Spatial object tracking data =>
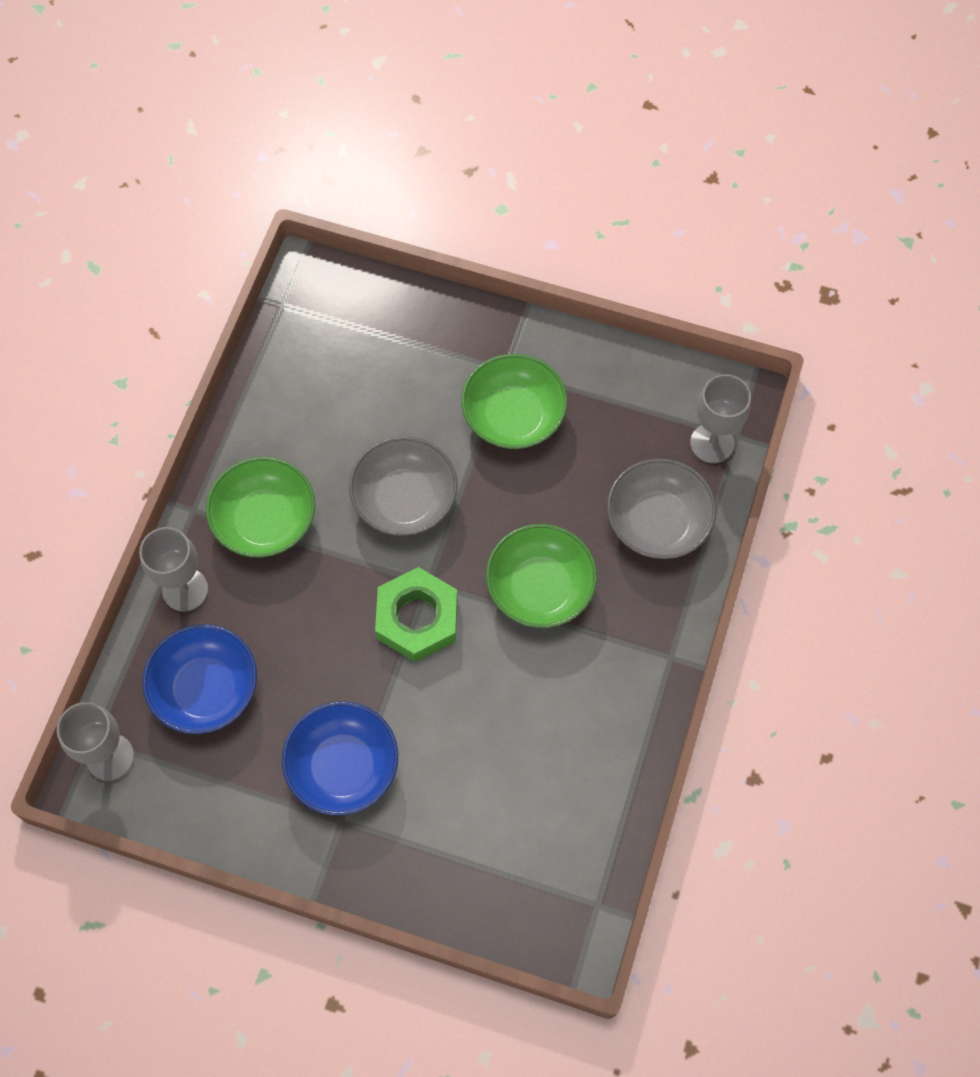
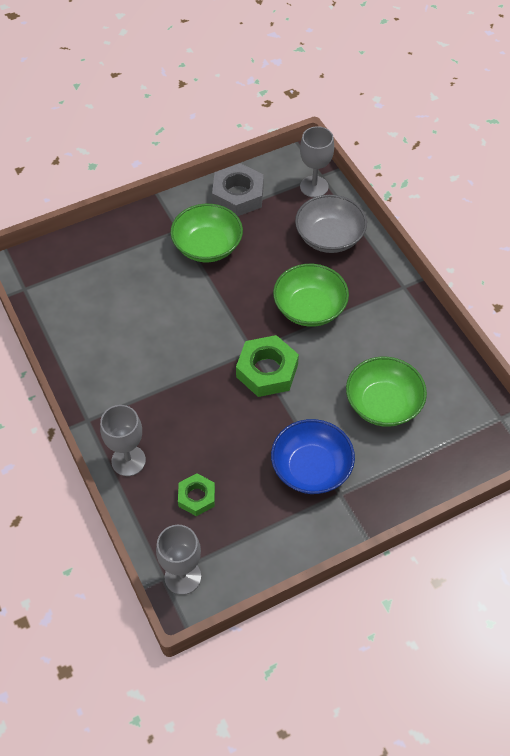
camera: 45 degrees left, 10 degrees down
(206, 689) = (196, 497): blue bowl -> green nut
(265, 520) = (134, 392): green bowl -> green bowl (383, 404)
(405, 500) = (197, 324): grey bowl -> none
(614, 381) = (238, 195): none -> grey nut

GOAL OF THE EXERCISE =>
From the records above, report the number of lines that hold the string "grey" and add nothing.

RESPONSE AREA =>
2